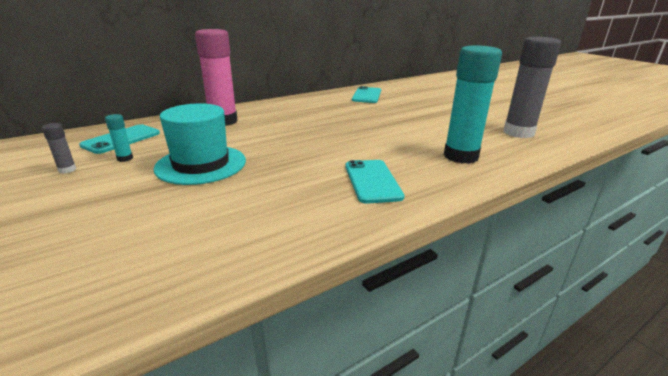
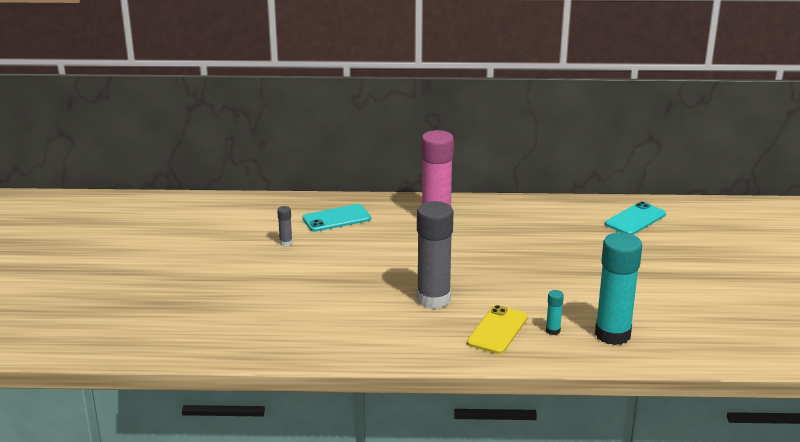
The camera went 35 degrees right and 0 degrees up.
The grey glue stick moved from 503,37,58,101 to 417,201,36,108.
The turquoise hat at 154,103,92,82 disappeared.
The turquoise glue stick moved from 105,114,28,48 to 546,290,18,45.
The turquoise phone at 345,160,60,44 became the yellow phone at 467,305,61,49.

--

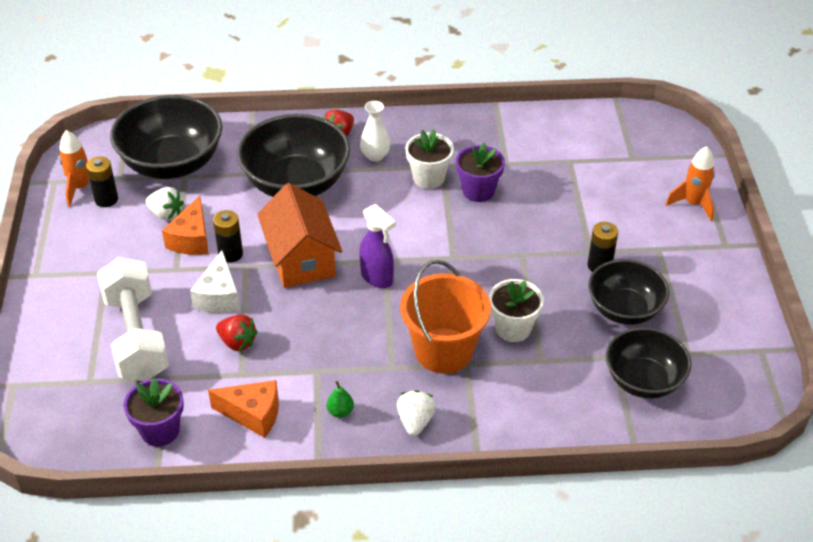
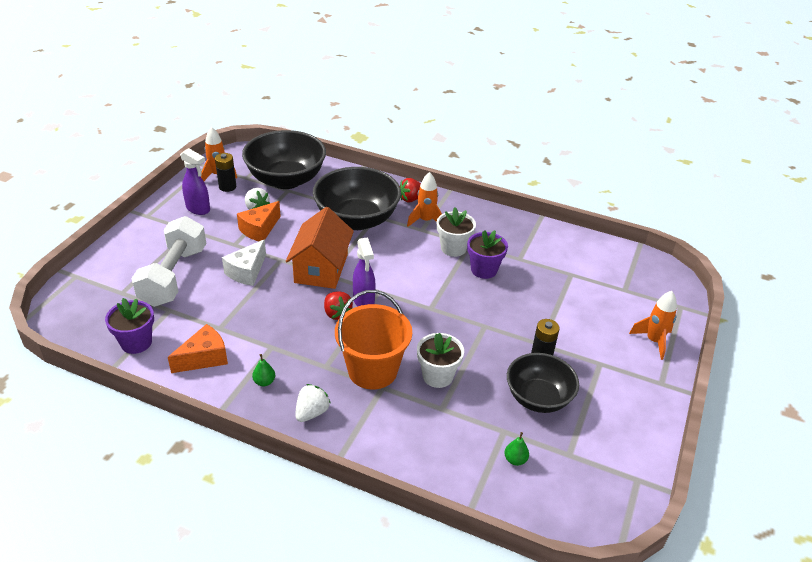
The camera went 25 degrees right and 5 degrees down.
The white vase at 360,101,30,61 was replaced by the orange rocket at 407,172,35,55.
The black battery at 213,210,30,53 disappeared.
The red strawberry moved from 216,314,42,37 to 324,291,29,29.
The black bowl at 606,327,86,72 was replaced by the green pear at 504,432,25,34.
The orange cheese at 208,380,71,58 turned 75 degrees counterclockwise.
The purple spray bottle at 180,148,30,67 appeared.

◆ Problem description
From the records above, give again exactly the lines running from the line with "The black bowl" to the line with "The purple spray", inclusive.

◆ Task result
The black bowl at 606,327,86,72 was replaced by the green pear at 504,432,25,34.
The orange cheese at 208,380,71,58 turned 75 degrees counterclockwise.
The purple spray bottle at 180,148,30,67 appeared.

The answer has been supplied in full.